PROBLEM TO WORK ON :: Beginning with the line that contains "RFID1 pin MOSI: GP26 -> GP18", copy each subsequent line of the data below through the last one, including both ends but not the pictures.

(Before-and-after change data)
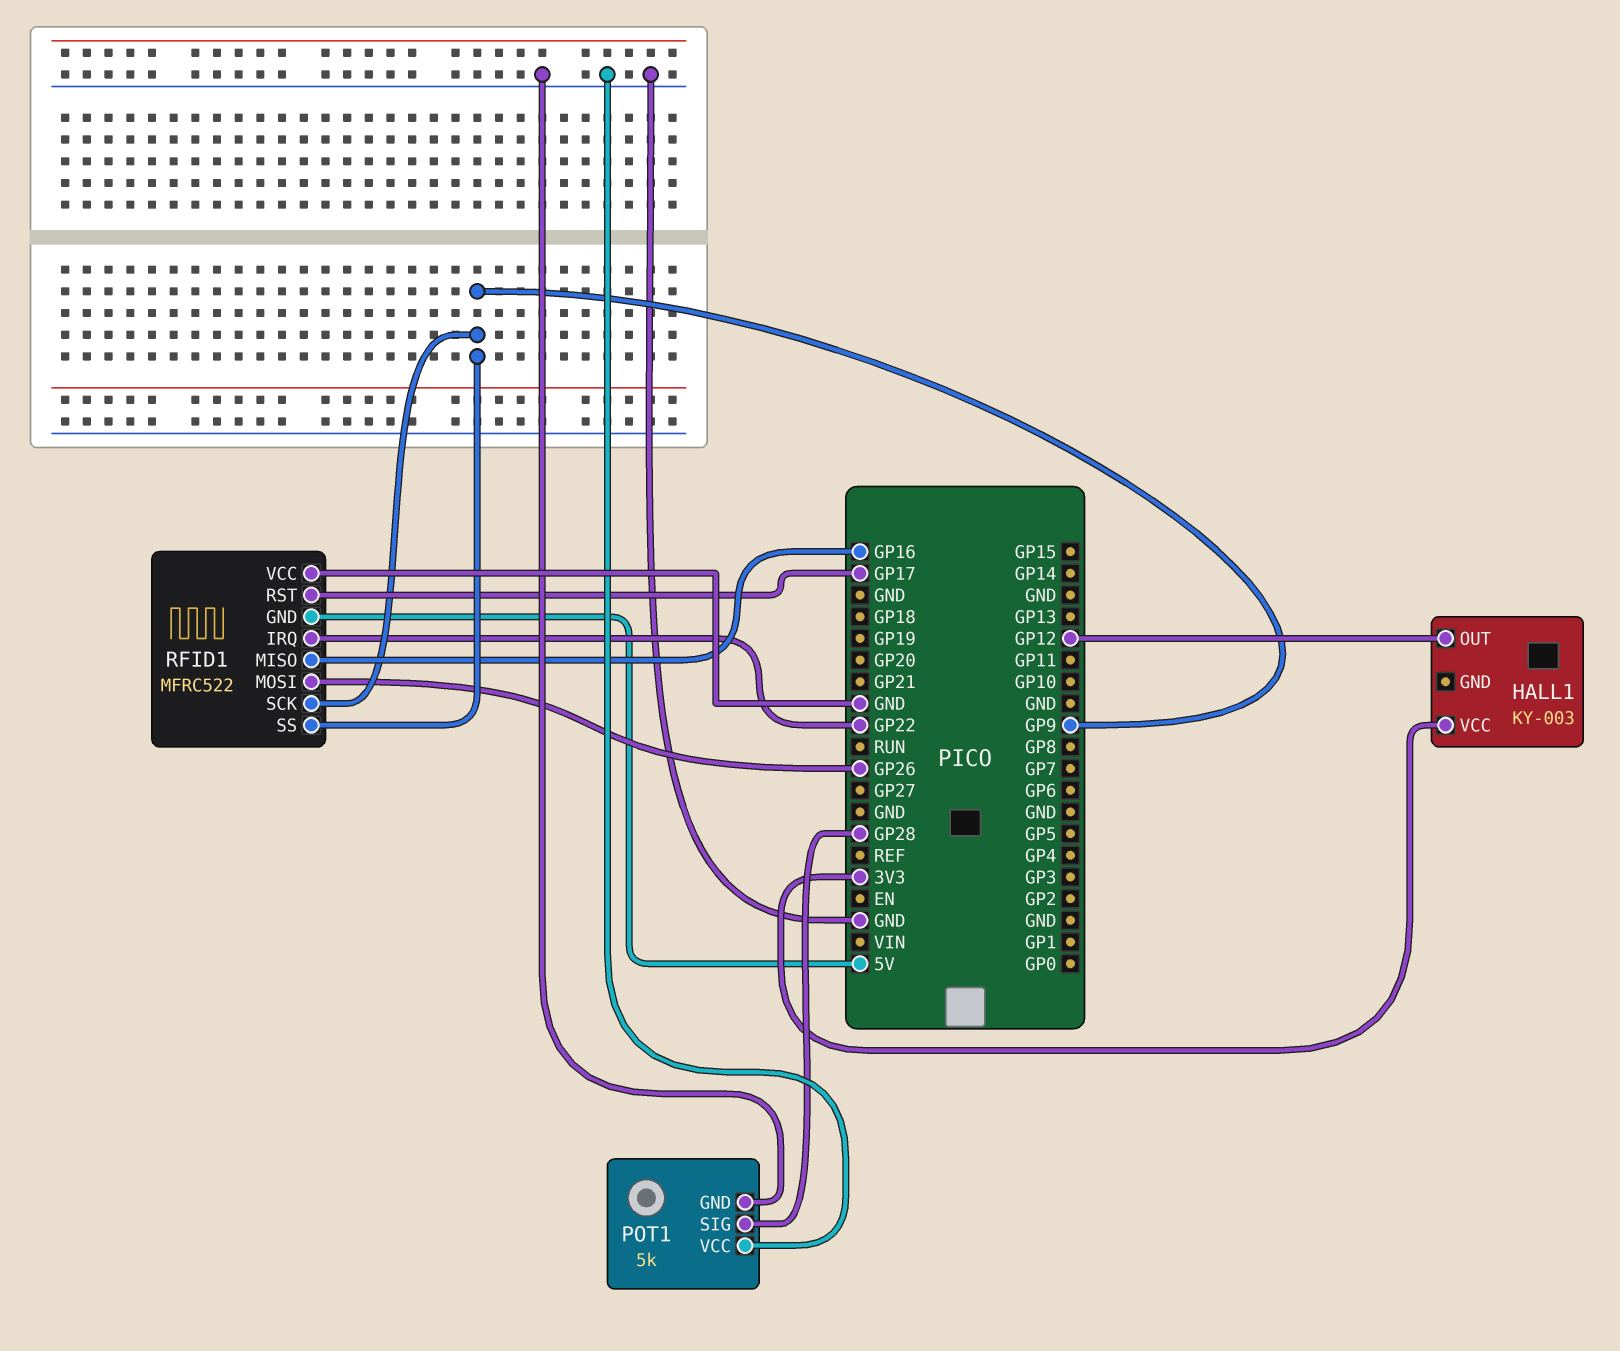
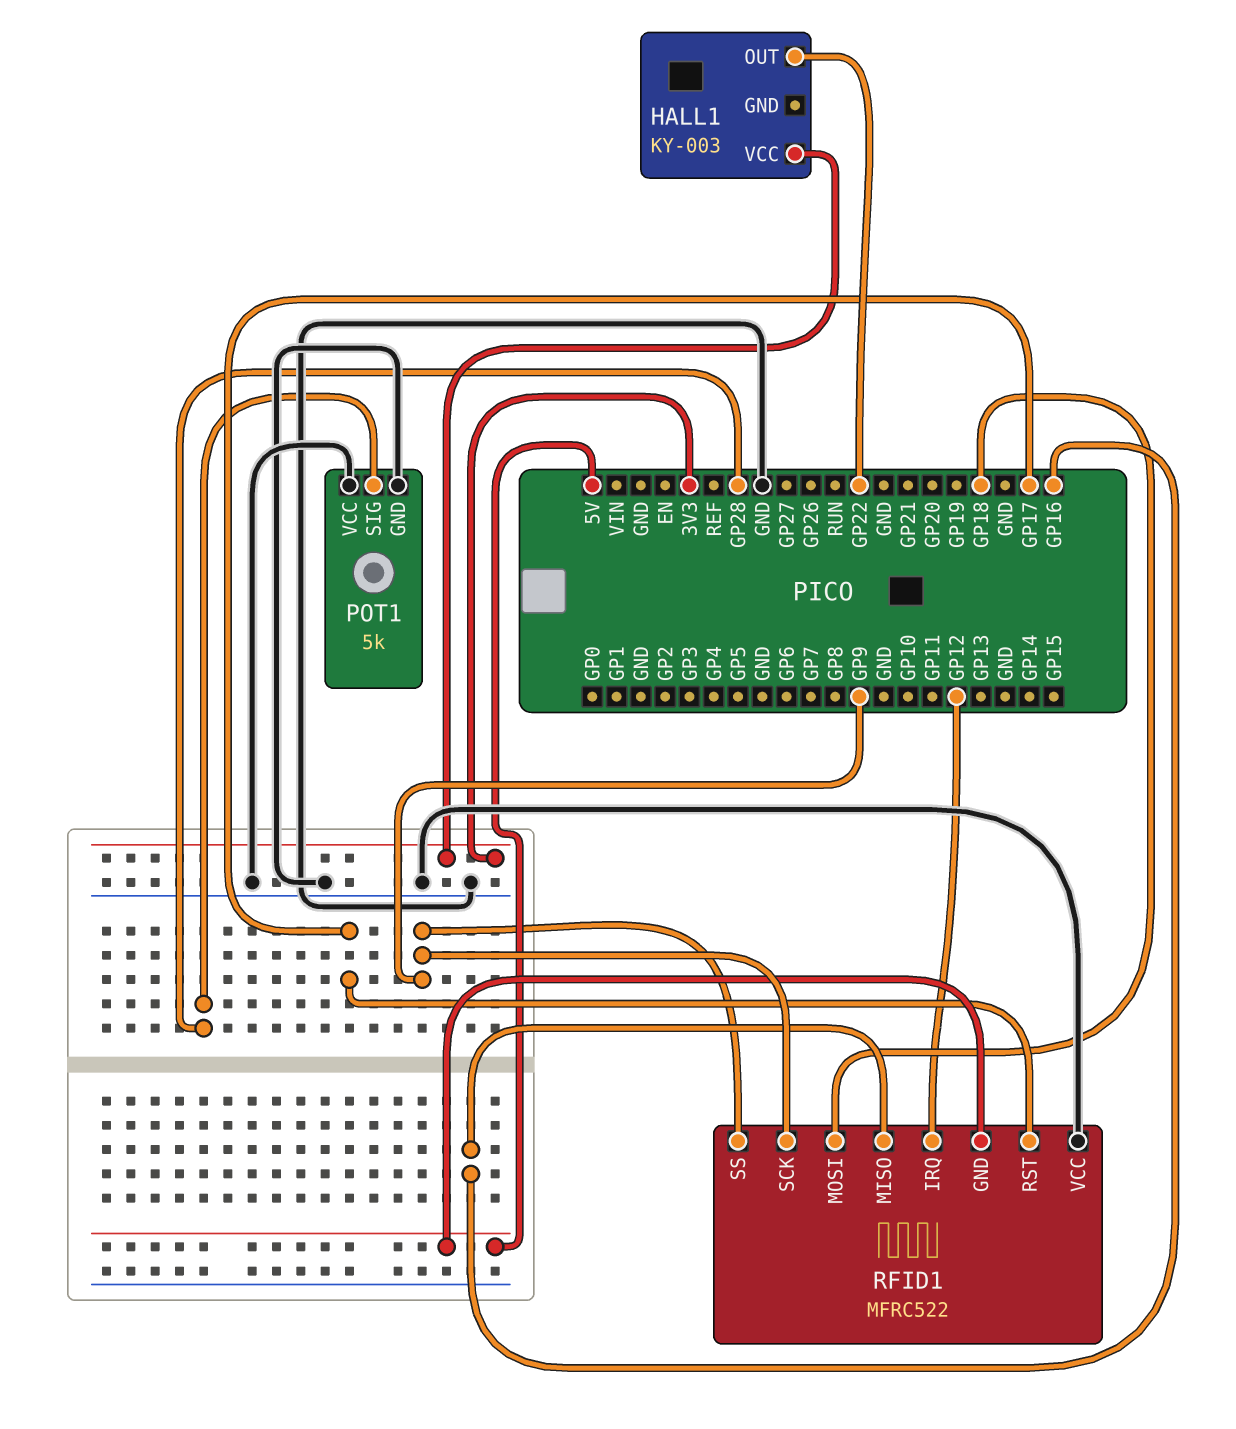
HALL1 pin OUT: GP12 -> GP22
RFID1 pin IRQ: GP22 -> GP12
RFID1 pin MOSI: GP26 -> GP18

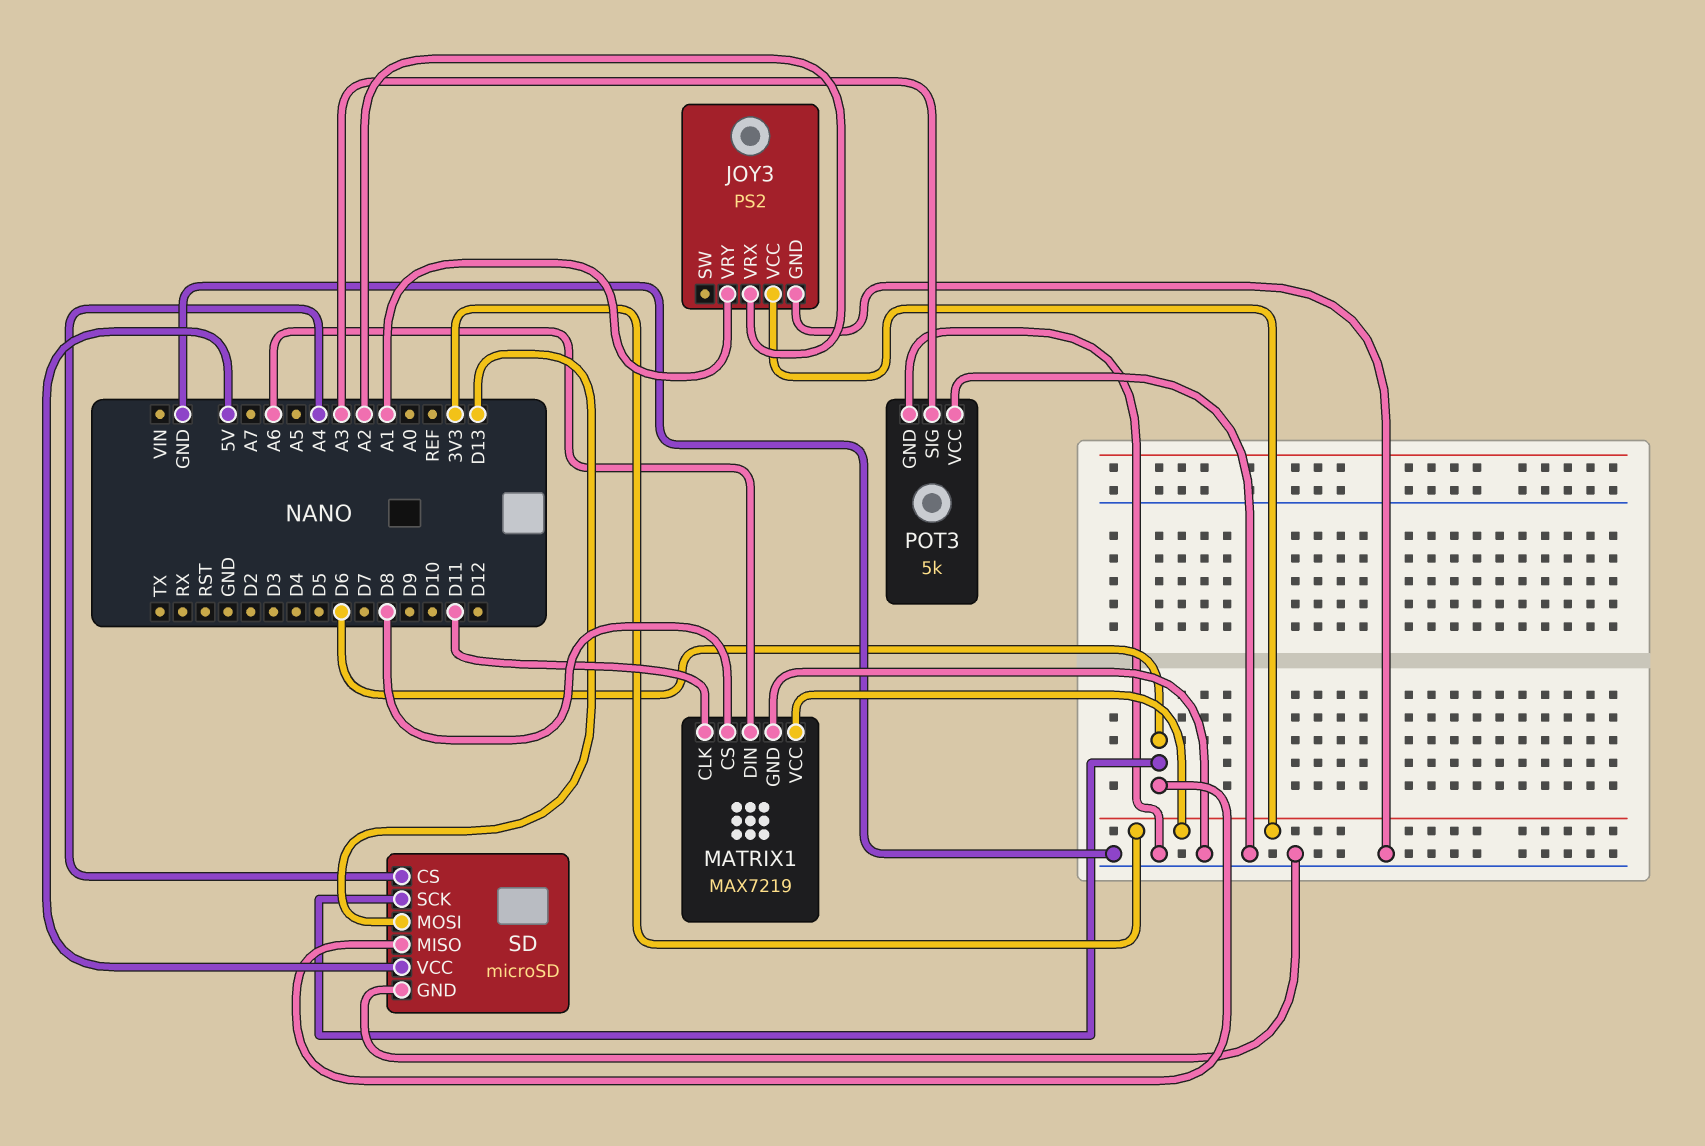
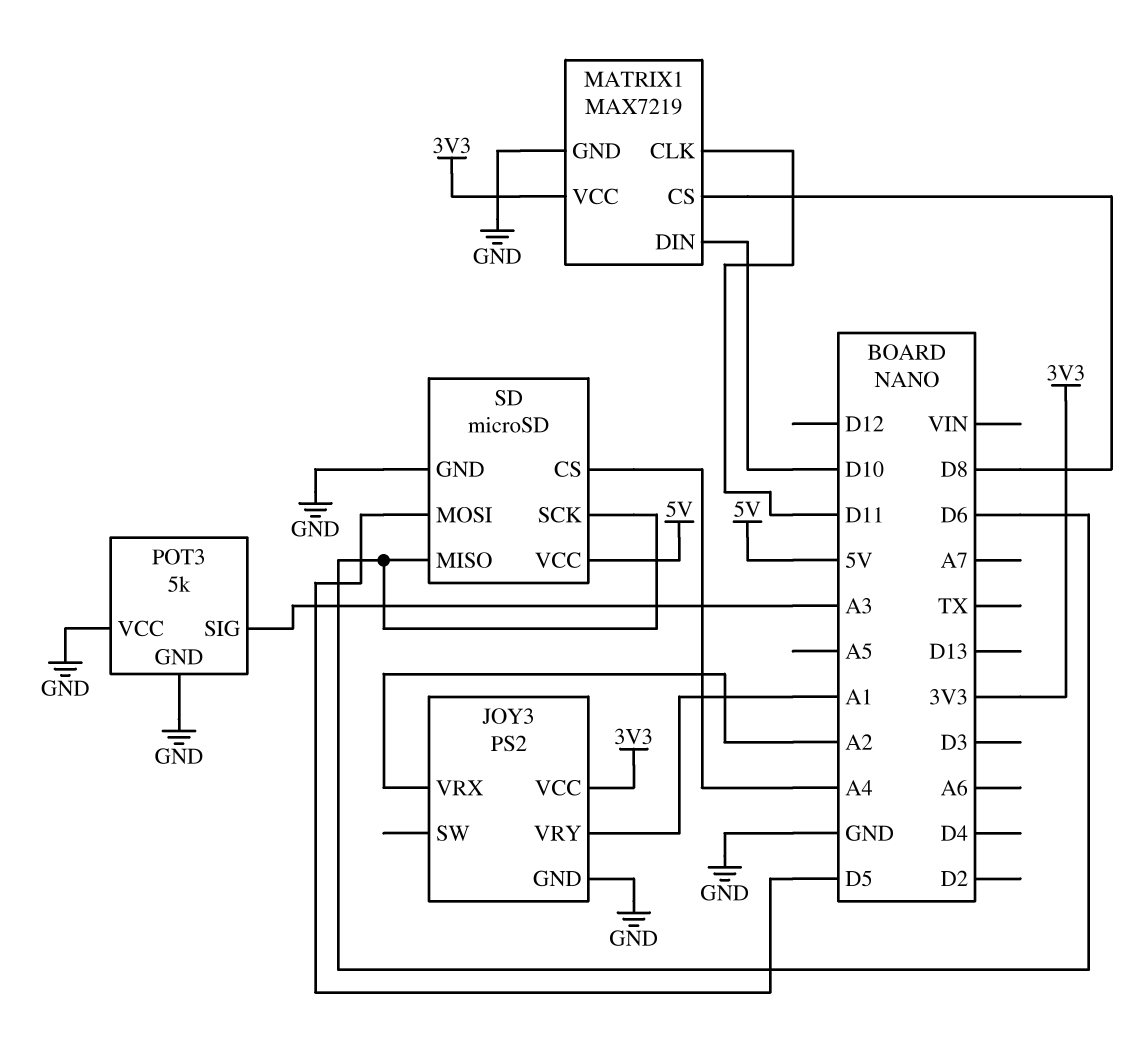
MATRIX1 pin DIN: A6 -> D10
SD pin MOSI: D13 -> D5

EXPECTED ANSWER ::
RFID1 pin MOSI: GP26 -> GP18

MATRIX1 pin DIN: A6 -> D10
SD pin MOSI: D13 -> D5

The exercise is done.